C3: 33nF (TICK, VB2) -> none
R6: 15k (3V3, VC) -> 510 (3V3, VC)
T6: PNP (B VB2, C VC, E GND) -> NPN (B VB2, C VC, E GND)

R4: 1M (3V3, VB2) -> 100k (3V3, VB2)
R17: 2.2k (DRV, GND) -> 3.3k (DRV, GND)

* * *

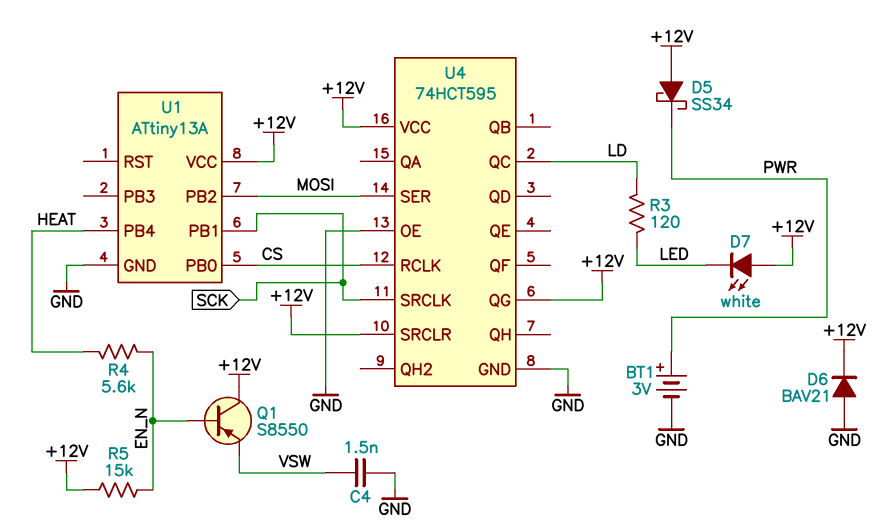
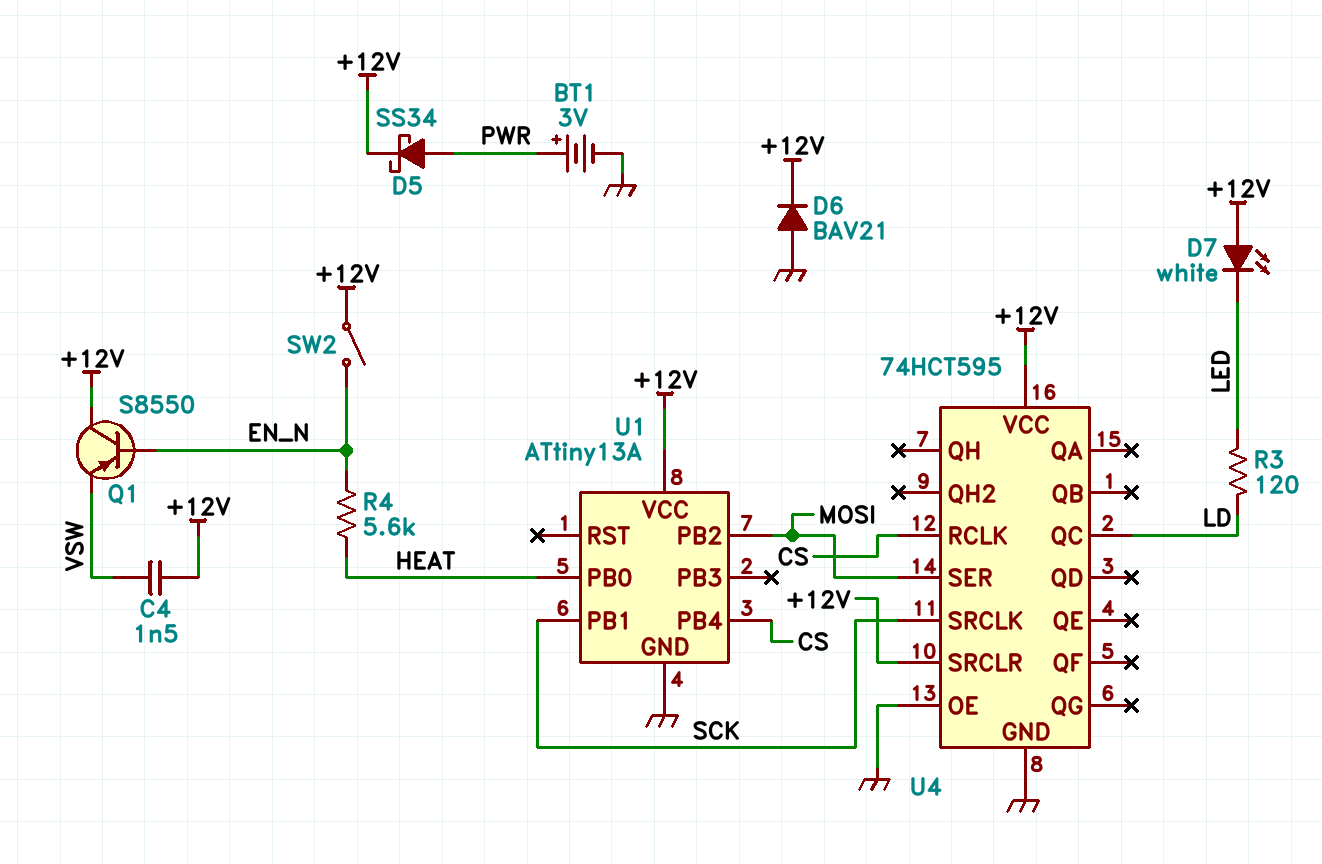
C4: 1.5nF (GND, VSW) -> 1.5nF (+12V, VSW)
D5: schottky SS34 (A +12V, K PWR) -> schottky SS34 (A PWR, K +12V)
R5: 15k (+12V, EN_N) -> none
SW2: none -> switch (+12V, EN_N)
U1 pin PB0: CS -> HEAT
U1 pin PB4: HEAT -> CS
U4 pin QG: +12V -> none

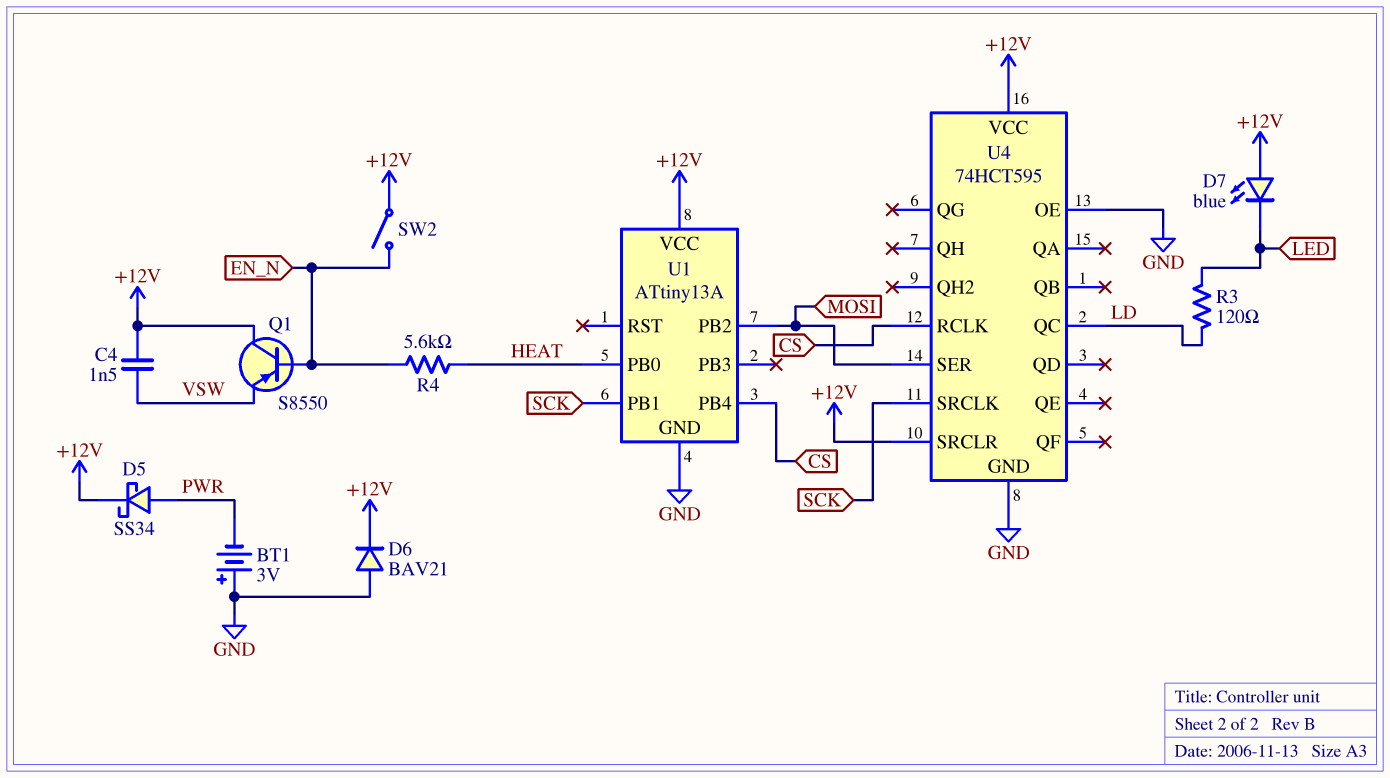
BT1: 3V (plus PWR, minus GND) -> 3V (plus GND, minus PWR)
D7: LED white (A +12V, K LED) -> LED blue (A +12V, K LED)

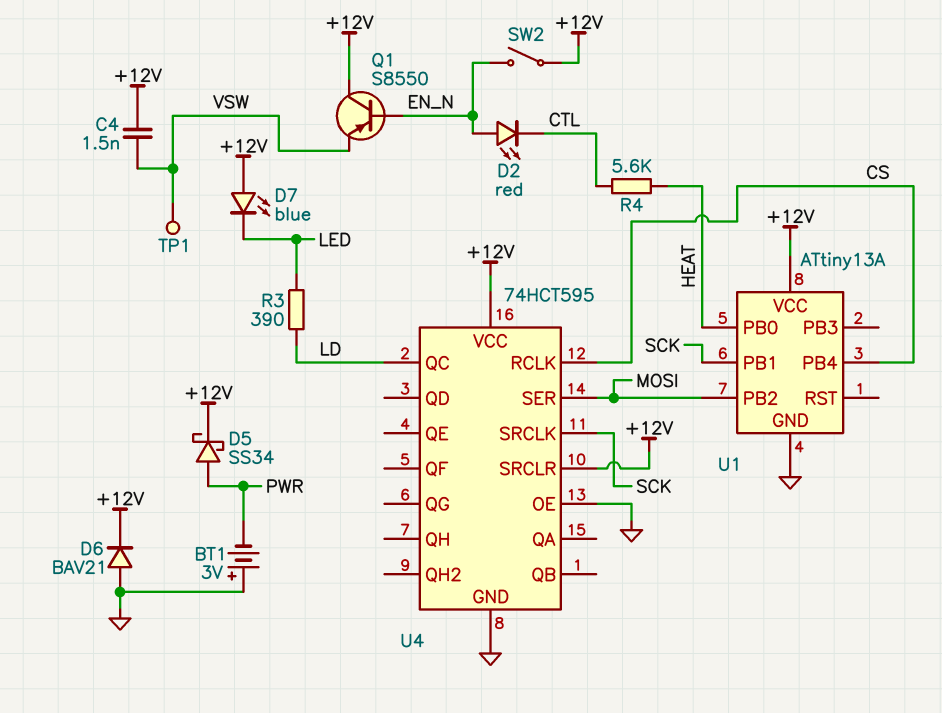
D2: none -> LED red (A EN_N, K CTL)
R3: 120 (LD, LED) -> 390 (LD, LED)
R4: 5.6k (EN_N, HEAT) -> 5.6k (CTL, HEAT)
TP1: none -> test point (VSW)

--

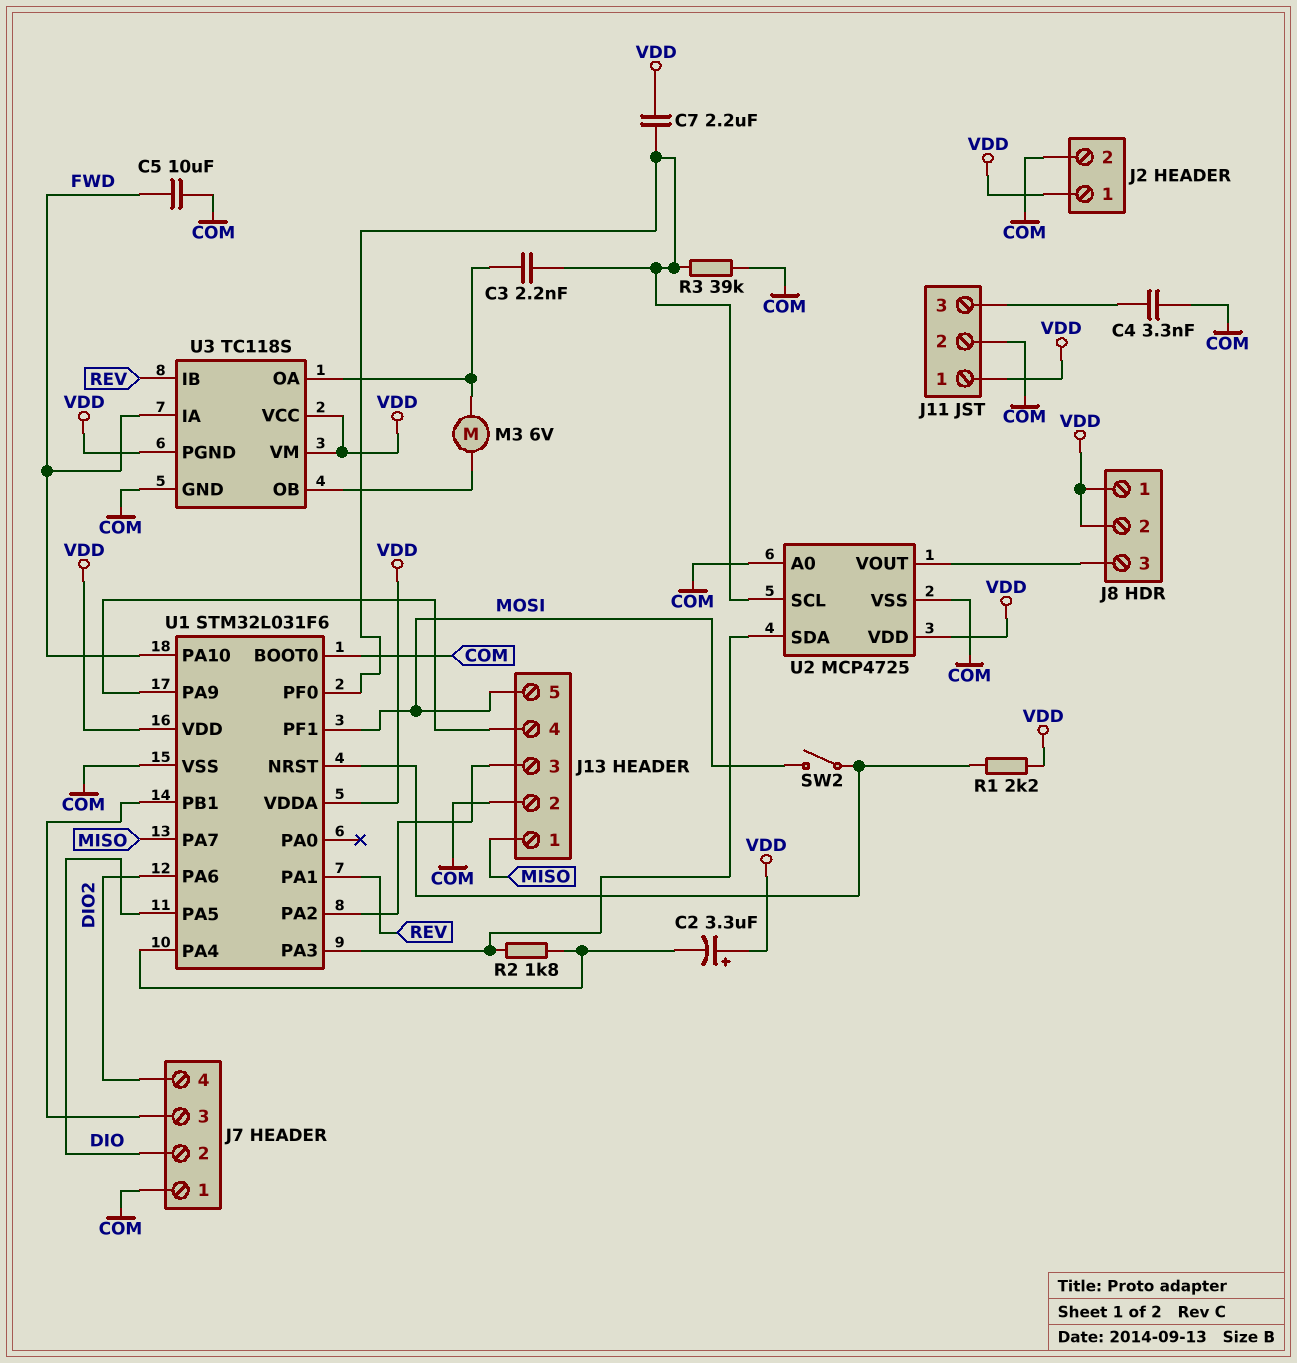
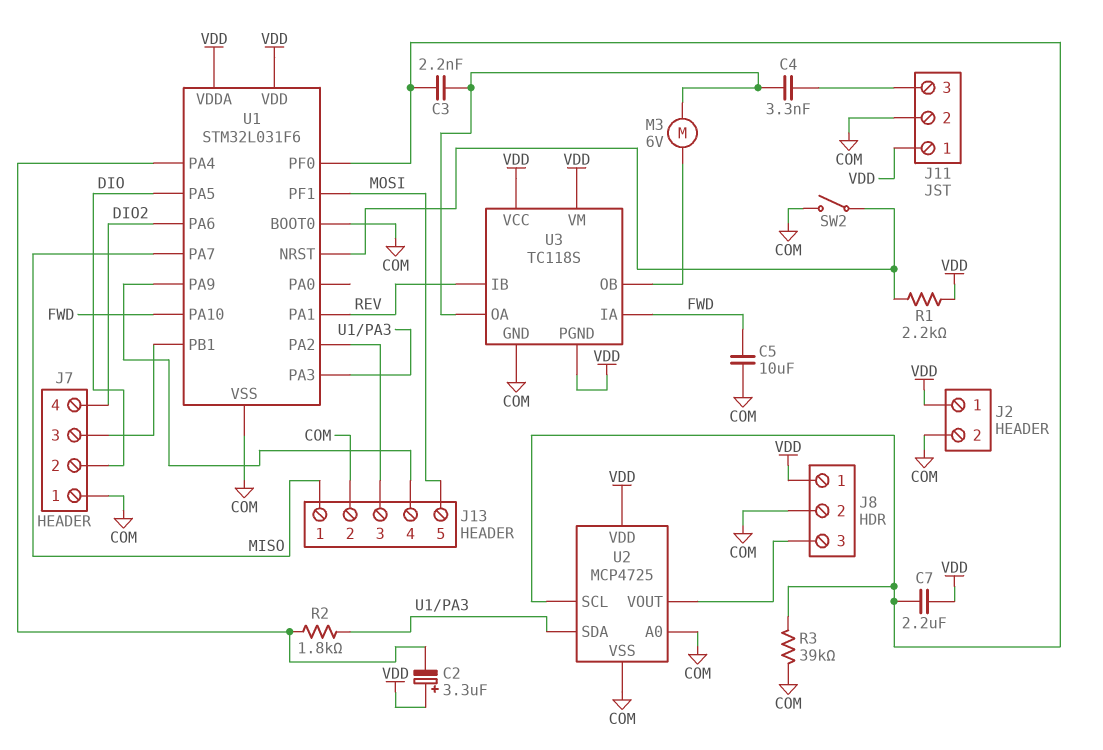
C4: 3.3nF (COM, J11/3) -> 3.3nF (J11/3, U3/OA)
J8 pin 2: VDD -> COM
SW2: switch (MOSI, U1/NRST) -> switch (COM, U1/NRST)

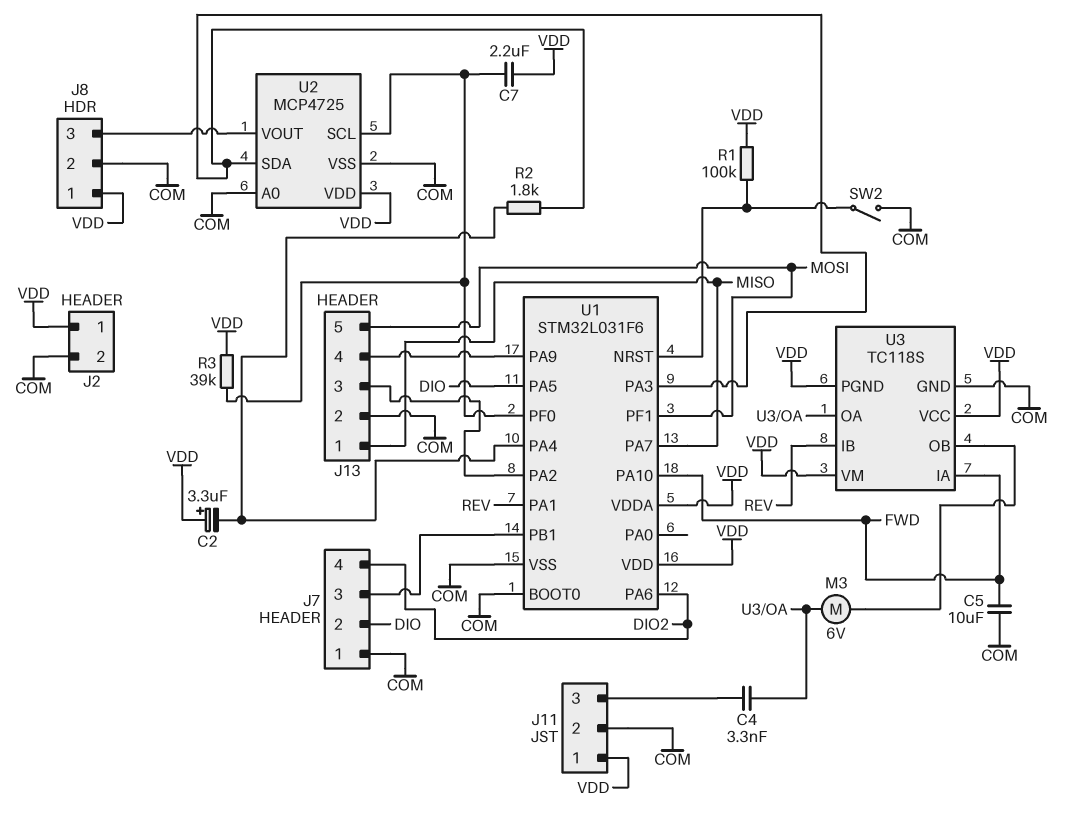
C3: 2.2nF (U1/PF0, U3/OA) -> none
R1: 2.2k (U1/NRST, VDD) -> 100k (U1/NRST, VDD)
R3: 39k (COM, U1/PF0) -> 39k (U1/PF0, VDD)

— Exercise goal —
Using the entries above, repeat only the lines from the one containing "C3: 2.2nF (U1/PF0, U3/OA) -> none" through the one containing "R3: 39k (COM, U1/PF0) -> 39k (U1/PF0, VDD)", end lines included.

— Exercise output —
C3: 2.2nF (U1/PF0, U3/OA) -> none
R1: 2.2k (U1/NRST, VDD) -> 100k (U1/NRST, VDD)
R3: 39k (COM, U1/PF0) -> 39k (U1/PF0, VDD)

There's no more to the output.